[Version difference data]

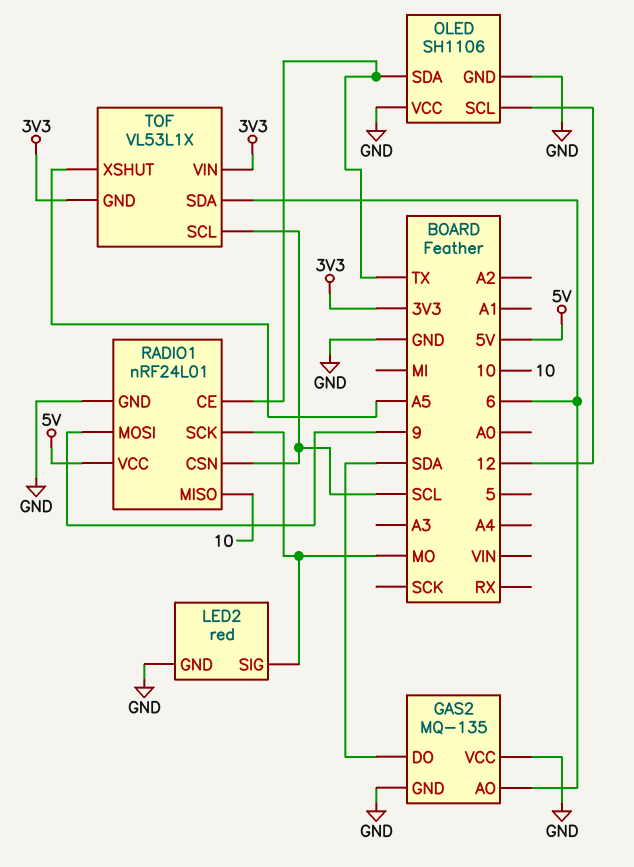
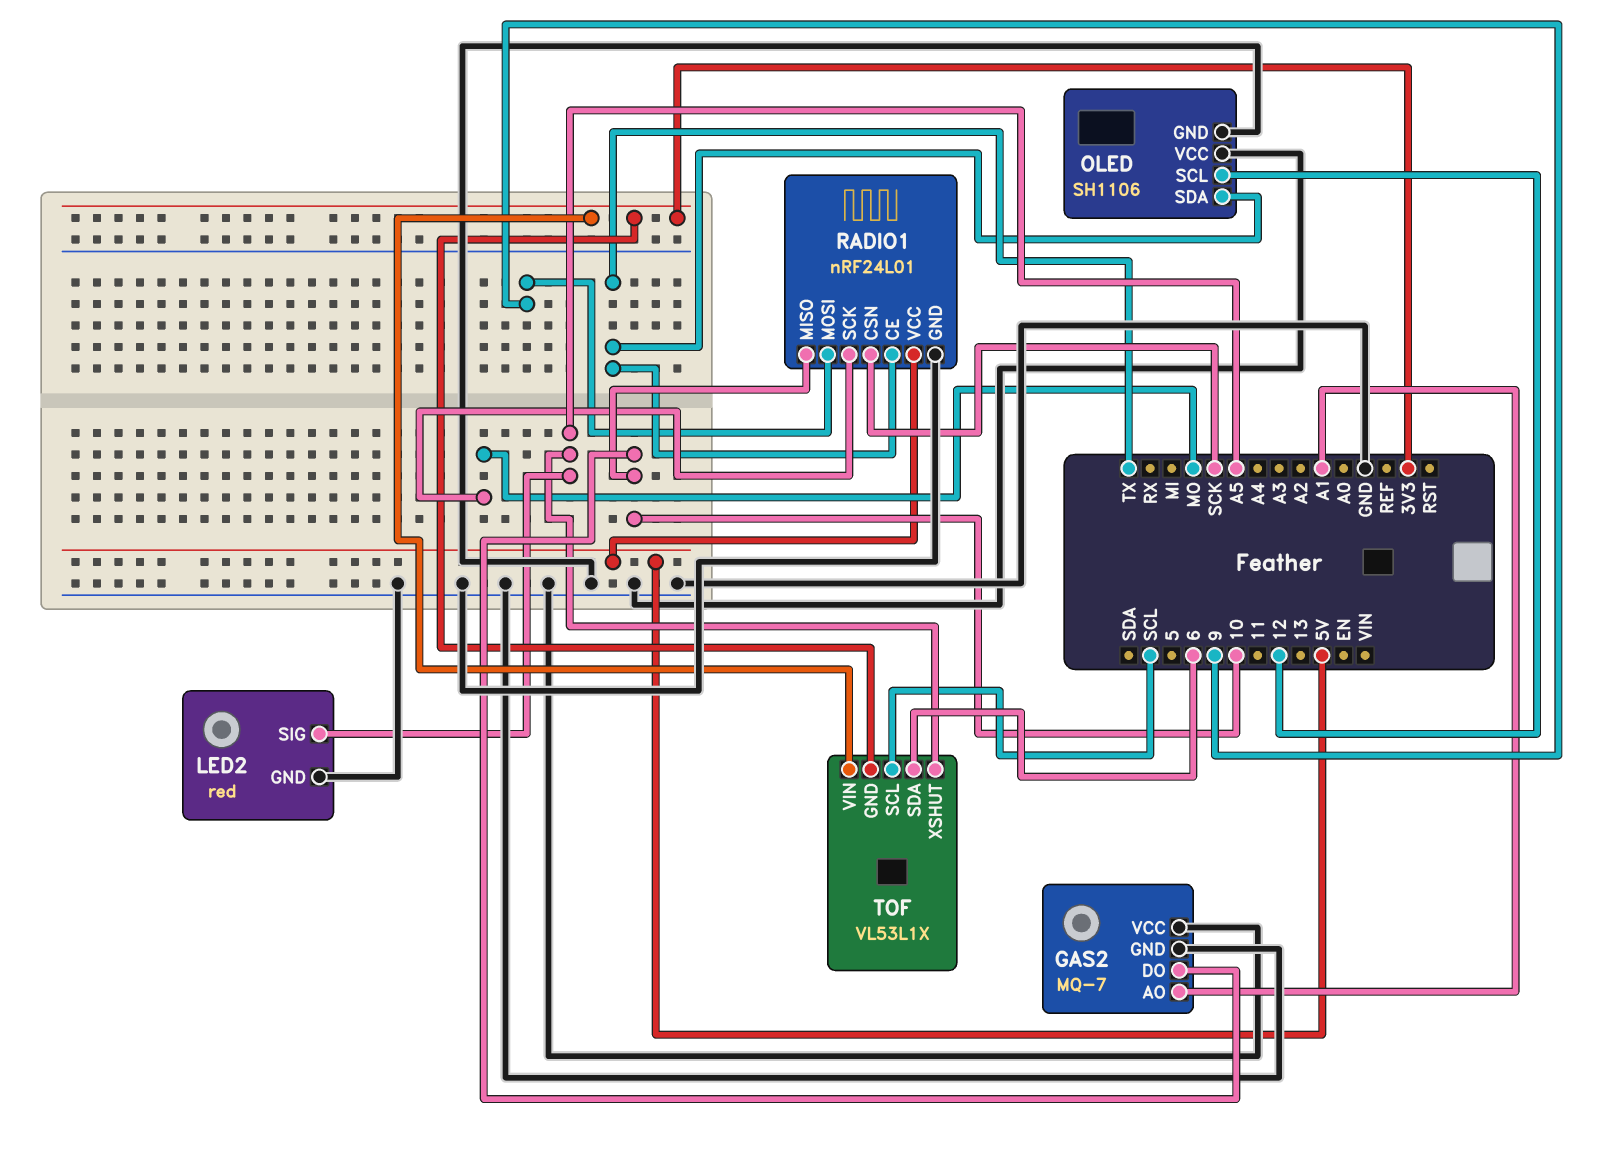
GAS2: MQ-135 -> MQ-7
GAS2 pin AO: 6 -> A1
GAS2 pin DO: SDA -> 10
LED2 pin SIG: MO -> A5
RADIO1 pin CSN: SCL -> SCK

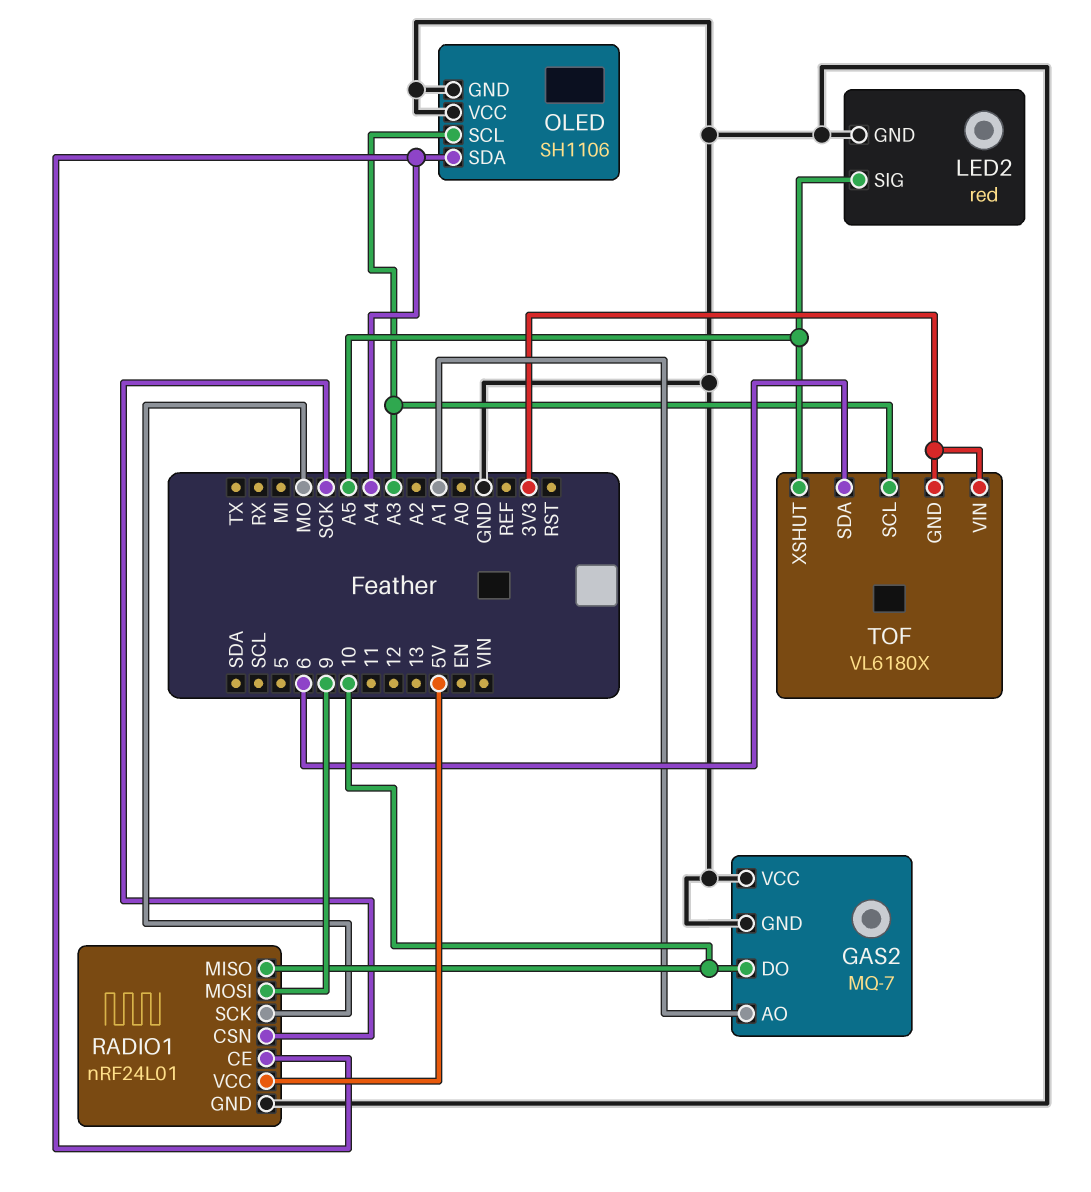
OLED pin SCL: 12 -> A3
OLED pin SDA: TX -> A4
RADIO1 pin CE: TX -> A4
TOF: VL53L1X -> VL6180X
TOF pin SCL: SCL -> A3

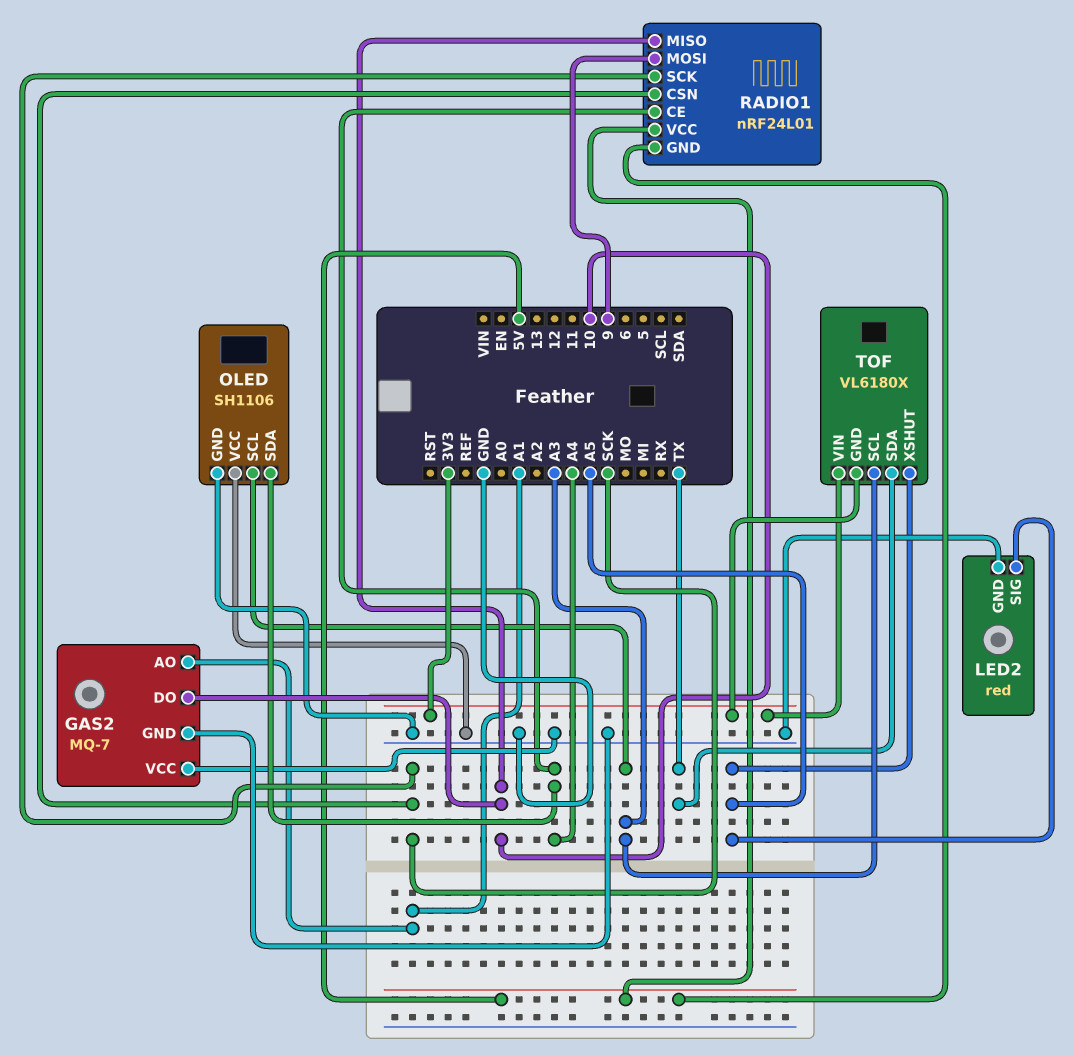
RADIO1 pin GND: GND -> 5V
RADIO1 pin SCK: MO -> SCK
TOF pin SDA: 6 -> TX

§ **Problem to work on**: From the line containing "TOF pin SCL: SCL -> A3" down to the last line of the data above, transcribe exactly those lines and no others; omit the pictures.

§ **Answer to the problem**:
TOF pin SCL: SCL -> A3

RADIO1 pin GND: GND -> 5V
RADIO1 pin SCK: MO -> SCK
TOF pin SDA: 6 -> TX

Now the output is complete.